Exercise task.
Please copy out the records below with every "px" switched to "pixels", changing nothing else and leaving out the picture lines.
• • • • • • •
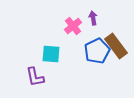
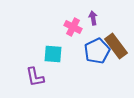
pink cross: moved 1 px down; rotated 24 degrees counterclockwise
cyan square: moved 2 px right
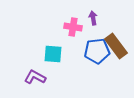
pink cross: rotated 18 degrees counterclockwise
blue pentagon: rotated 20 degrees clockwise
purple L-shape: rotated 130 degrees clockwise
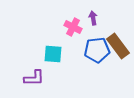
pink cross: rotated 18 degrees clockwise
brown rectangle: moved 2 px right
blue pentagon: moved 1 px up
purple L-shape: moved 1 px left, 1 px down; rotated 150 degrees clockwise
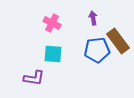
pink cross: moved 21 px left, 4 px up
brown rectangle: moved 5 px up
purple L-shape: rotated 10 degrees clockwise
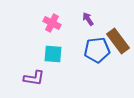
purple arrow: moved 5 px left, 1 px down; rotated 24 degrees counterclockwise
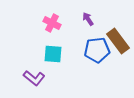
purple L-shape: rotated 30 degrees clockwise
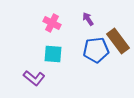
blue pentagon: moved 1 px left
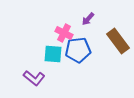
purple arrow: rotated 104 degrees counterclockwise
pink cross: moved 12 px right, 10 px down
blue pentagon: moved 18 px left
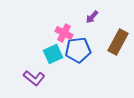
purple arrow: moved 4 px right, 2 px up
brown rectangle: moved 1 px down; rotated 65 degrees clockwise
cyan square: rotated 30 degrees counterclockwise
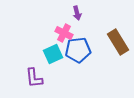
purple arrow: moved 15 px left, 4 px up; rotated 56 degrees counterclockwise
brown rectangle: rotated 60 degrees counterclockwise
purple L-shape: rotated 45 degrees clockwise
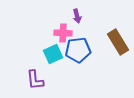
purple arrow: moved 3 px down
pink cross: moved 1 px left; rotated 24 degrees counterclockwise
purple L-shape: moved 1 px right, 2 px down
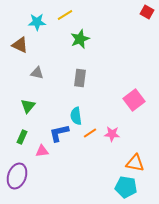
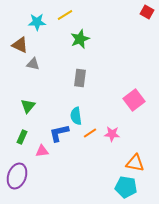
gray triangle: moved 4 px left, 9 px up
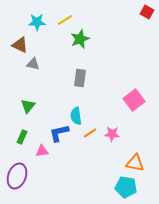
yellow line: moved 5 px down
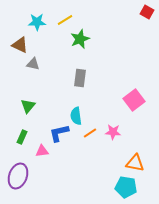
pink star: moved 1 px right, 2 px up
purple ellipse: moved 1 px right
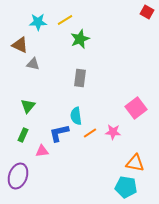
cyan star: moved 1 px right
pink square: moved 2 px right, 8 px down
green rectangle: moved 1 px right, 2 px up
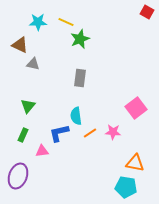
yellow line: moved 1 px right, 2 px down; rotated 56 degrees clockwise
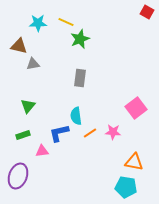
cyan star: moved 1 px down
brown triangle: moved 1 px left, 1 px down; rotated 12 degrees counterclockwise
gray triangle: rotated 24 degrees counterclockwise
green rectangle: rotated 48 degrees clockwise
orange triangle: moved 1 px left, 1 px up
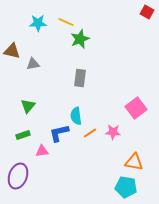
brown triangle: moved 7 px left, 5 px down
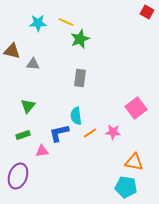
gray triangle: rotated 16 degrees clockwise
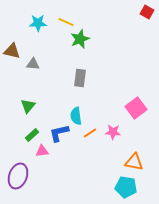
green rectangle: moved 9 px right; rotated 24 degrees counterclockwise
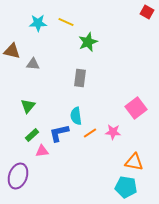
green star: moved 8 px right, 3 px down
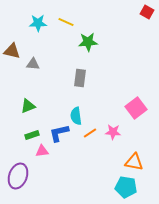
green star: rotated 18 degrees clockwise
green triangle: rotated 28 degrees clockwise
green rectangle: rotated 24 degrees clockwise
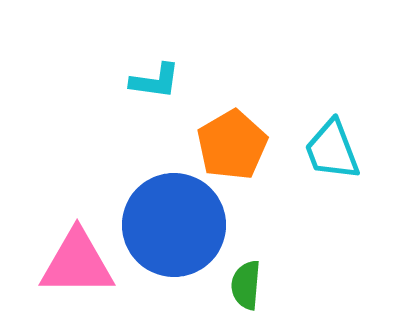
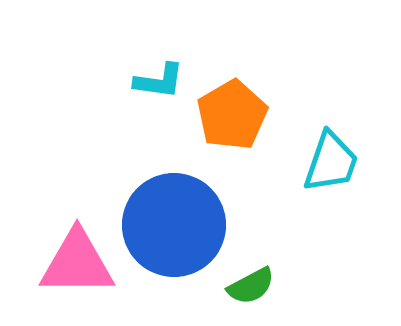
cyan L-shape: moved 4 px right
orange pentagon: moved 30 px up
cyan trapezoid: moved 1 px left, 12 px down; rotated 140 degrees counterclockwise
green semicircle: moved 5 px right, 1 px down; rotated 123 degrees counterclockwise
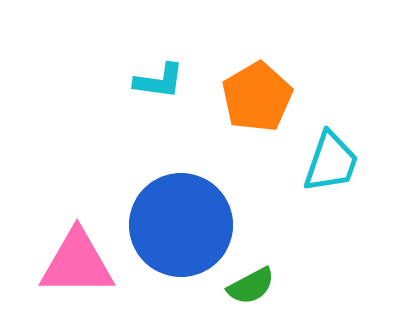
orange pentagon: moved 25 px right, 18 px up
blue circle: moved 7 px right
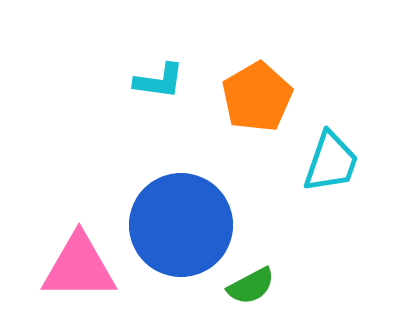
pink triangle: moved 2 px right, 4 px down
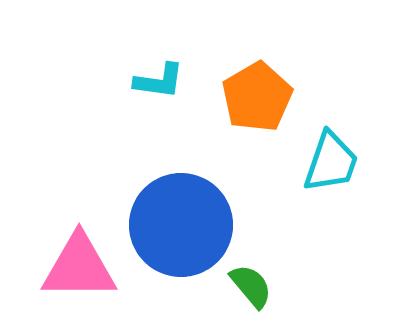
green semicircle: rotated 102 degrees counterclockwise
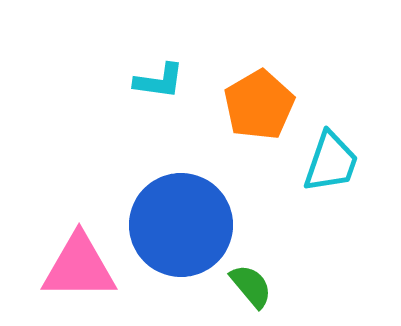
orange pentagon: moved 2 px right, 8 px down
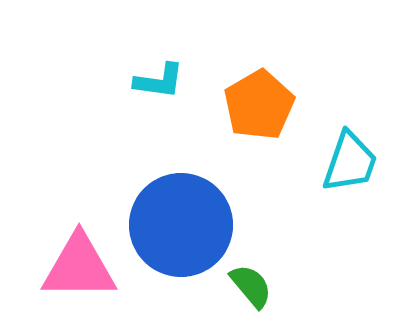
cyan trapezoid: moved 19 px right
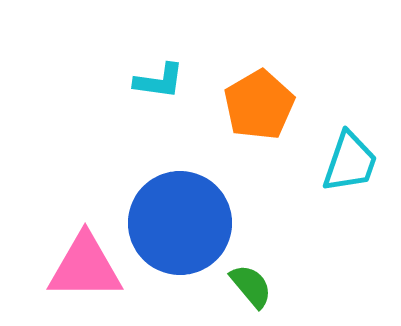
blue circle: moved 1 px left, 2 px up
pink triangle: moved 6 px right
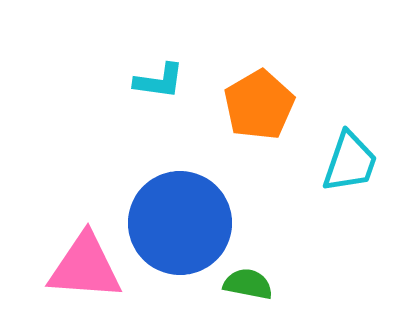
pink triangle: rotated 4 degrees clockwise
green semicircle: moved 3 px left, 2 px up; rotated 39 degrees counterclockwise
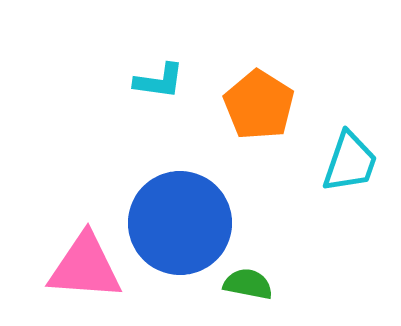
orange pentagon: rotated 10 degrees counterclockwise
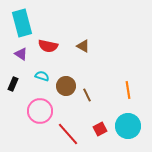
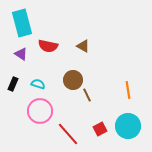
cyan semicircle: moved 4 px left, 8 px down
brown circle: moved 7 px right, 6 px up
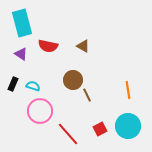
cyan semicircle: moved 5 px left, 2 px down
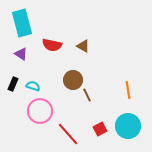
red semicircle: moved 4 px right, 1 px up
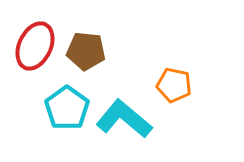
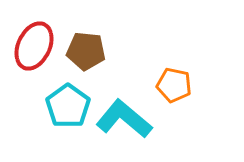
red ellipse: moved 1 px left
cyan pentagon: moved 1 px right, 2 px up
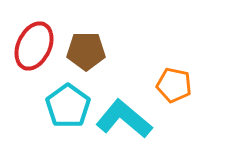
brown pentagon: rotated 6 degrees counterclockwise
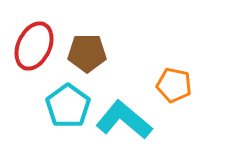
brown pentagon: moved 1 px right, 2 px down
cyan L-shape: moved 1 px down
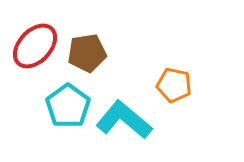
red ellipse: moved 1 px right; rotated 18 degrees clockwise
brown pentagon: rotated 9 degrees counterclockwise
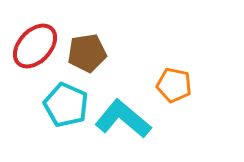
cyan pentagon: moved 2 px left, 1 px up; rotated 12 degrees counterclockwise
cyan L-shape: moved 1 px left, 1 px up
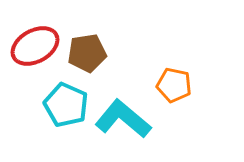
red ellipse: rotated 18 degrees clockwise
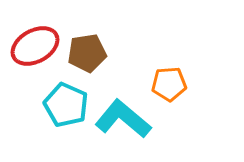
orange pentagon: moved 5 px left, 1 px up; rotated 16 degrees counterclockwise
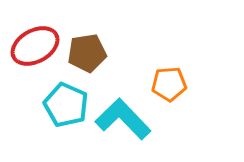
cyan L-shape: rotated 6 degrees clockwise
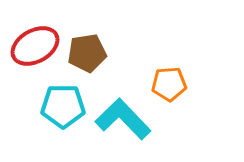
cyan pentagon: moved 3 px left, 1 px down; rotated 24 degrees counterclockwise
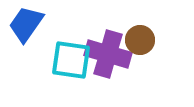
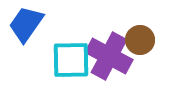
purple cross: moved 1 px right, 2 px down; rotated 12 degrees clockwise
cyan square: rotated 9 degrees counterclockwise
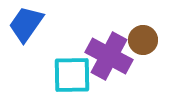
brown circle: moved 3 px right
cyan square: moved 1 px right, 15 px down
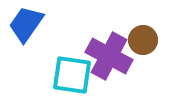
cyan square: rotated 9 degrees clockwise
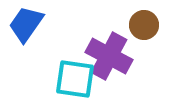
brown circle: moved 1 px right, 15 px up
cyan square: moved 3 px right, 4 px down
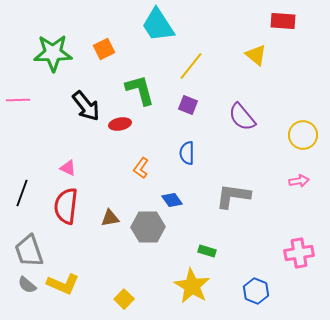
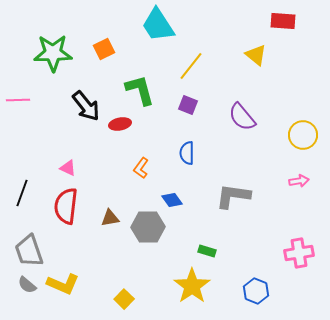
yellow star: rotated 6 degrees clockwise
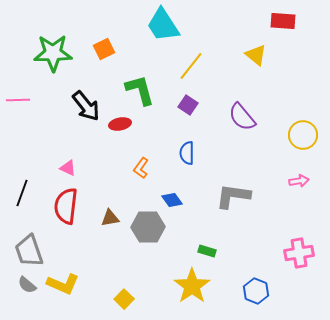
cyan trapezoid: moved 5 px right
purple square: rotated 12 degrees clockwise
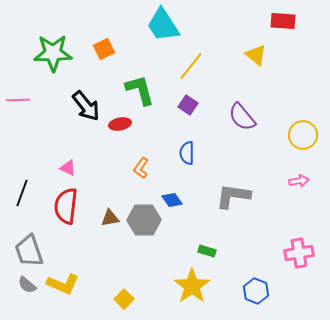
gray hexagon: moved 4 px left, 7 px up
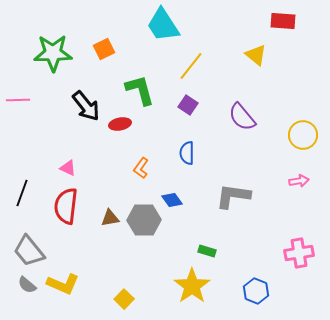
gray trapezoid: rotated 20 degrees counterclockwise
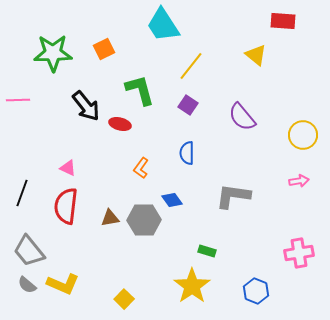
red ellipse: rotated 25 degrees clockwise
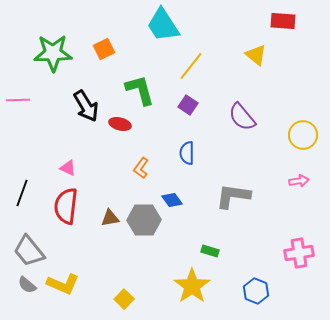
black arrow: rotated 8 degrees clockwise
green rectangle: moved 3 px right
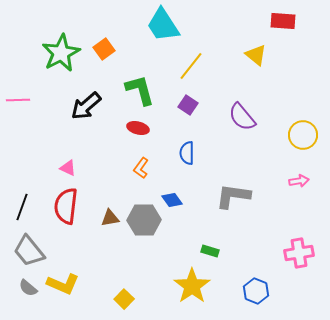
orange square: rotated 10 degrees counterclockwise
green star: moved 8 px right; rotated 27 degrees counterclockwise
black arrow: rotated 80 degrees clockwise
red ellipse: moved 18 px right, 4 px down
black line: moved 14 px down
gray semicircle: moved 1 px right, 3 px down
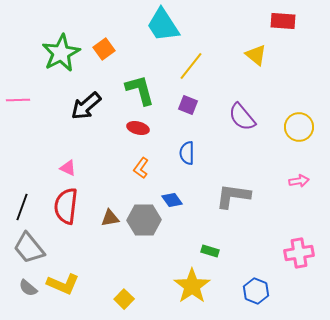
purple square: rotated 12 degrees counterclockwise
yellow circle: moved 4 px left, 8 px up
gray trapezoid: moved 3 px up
• • • • • • •
Expected answer.
pink cross: moved 1 pixels down; rotated 24 degrees counterclockwise
cyan square: moved 2 pixels right
pink cross: rotated 18 degrees counterclockwise
blue pentagon: rotated 20 degrees clockwise
purple L-shape: rotated 130 degrees clockwise
pink cross: rotated 18 degrees clockwise
brown rectangle: moved 2 pixels right
blue pentagon: moved 1 pixels up
purple L-shape: moved 1 pixels left, 1 pixels down; rotated 150 degrees clockwise
pink cross: moved 21 pixels left, 4 pixels up
brown rectangle: moved 5 pixels up
purple L-shape: rotated 10 degrees clockwise
purple arrow: moved 5 pixels left, 1 pixels down; rotated 24 degrees counterclockwise
purple L-shape: rotated 30 degrees clockwise
blue pentagon: moved 1 pixels left
purple arrow: rotated 104 degrees counterclockwise
pink cross: moved 12 pixels right, 10 pixels down
blue pentagon: moved 18 pixels left
purple arrow: moved 4 pixels right, 2 pixels up
brown rectangle: moved 1 pixels down; rotated 65 degrees clockwise
cyan square: rotated 30 degrees counterclockwise
purple arrow: moved 15 pixels left, 4 pixels up; rotated 56 degrees counterclockwise
brown rectangle: rotated 60 degrees counterclockwise
purple L-shape: rotated 45 degrees clockwise
purple arrow: moved 3 pixels down
pink cross: moved 1 pixels left; rotated 24 degrees counterclockwise
purple L-shape: moved 1 pixels right, 2 pixels down
gray triangle: moved 4 pixels left, 9 pixels up
yellow line: moved 5 pixels down
pink star: moved 1 pixels right, 2 pixels up
purple ellipse: moved 1 pixels right
cyan star: moved 1 pixels right
pink square: moved 2 pixels right, 8 pixels down
green rectangle: moved 1 pixels right, 2 pixels up
yellow line: moved 1 pixels right, 2 pixels down; rotated 56 degrees clockwise
cyan star: moved 1 pixels down
brown triangle: moved 1 pixels left, 1 pixels down; rotated 12 degrees counterclockwise
gray triangle: rotated 24 degrees counterclockwise
green rectangle: rotated 48 degrees clockwise
orange triangle: moved 1 pixels left, 1 pixels up
brown triangle: moved 7 pixels left, 5 pixels down
gray triangle: rotated 16 degrees clockwise
green rectangle: moved 9 pixels right; rotated 24 degrees counterclockwise
green star: moved 8 pixels right, 3 pixels down
green star: rotated 18 degrees clockwise
green triangle: rotated 28 degrees clockwise
green rectangle: rotated 24 degrees clockwise
cyan L-shape: moved 4 pixels right
orange pentagon: moved 30 pixels up
cyan trapezoid: moved 1 pixels left, 12 pixels down; rotated 140 degrees counterclockwise
green semicircle: moved 5 pixels right, 1 pixels down; rotated 123 degrees counterclockwise
orange pentagon: moved 25 pixels right, 18 pixels up
blue circle: moved 7 pixels right
pink triangle: moved 2 pixels right, 4 pixels down
green semicircle: rotated 102 degrees counterclockwise
orange pentagon: moved 2 pixels right, 8 pixels down
cyan trapezoid: moved 19 pixels right
blue circle: moved 1 pixels left, 2 pixels up
pink triangle: moved 6 pixels right
pink triangle: rotated 4 degrees clockwise
green semicircle: moved 3 pixels left, 2 pixels up; rotated 39 degrees counterclockwise
orange pentagon: rotated 10 degrees counterclockwise
cyan semicircle: moved 4 pixels left, 8 pixels down
brown circle: moved 7 pixels right, 6 pixels up
cyan semicircle: moved 5 pixels left, 2 pixels down
red semicircle: moved 4 pixels right, 1 pixels up
red ellipse: moved 1 pixels left
cyan pentagon: moved 1 pixels right, 2 pixels up
brown pentagon: rotated 6 degrees counterclockwise
brown pentagon: moved 1 pixels right, 2 pixels down
cyan L-shape: moved 1 pixels down
red ellipse: moved 1 pixels right; rotated 18 degrees clockwise
brown pentagon: rotated 9 degrees counterclockwise
cyan pentagon: moved 2 pixels left, 1 pixels up; rotated 12 degrees counterclockwise
cyan L-shape: moved 1 pixels left, 1 pixels up
red ellipse: rotated 18 degrees clockwise
orange pentagon: moved 5 pixels left, 1 pixels up; rotated 16 degrees counterclockwise
cyan L-shape: rotated 6 degrees clockwise
cyan pentagon: moved 3 pixels left, 1 pixels down; rotated 24 degrees counterclockwise
purple cross: moved 1 pixels right, 2 pixels down; rotated 12 degrees clockwise
cyan square: rotated 9 degrees counterclockwise
brown circle: moved 3 pixels right
cyan square: moved 1 pixels right, 15 pixels down
cyan square: rotated 9 degrees clockwise
brown circle: moved 1 pixels right, 15 pixels up
cyan square: moved 3 pixels right, 4 pixels down
yellow star: rotated 6 degrees clockwise
cyan trapezoid: moved 5 pixels right
purple square: rotated 12 degrees clockwise
gray hexagon: moved 4 pixels left, 7 pixels up
gray trapezoid: rotated 20 degrees counterclockwise
red ellipse: rotated 25 degrees clockwise
black arrow: rotated 8 degrees clockwise
green rectangle: moved 3 pixels right
orange square: rotated 10 degrees counterclockwise
green star: moved 8 pixels right; rotated 27 degrees counterclockwise
black arrow: rotated 80 degrees clockwise
red ellipse: moved 18 pixels right, 4 pixels down
black line: moved 14 pixels down
gray semicircle: moved 1 pixels right, 3 pixels down
purple square: rotated 12 degrees counterclockwise
yellow circle: moved 4 pixels left, 8 pixels up
gray trapezoid: moved 3 pixels up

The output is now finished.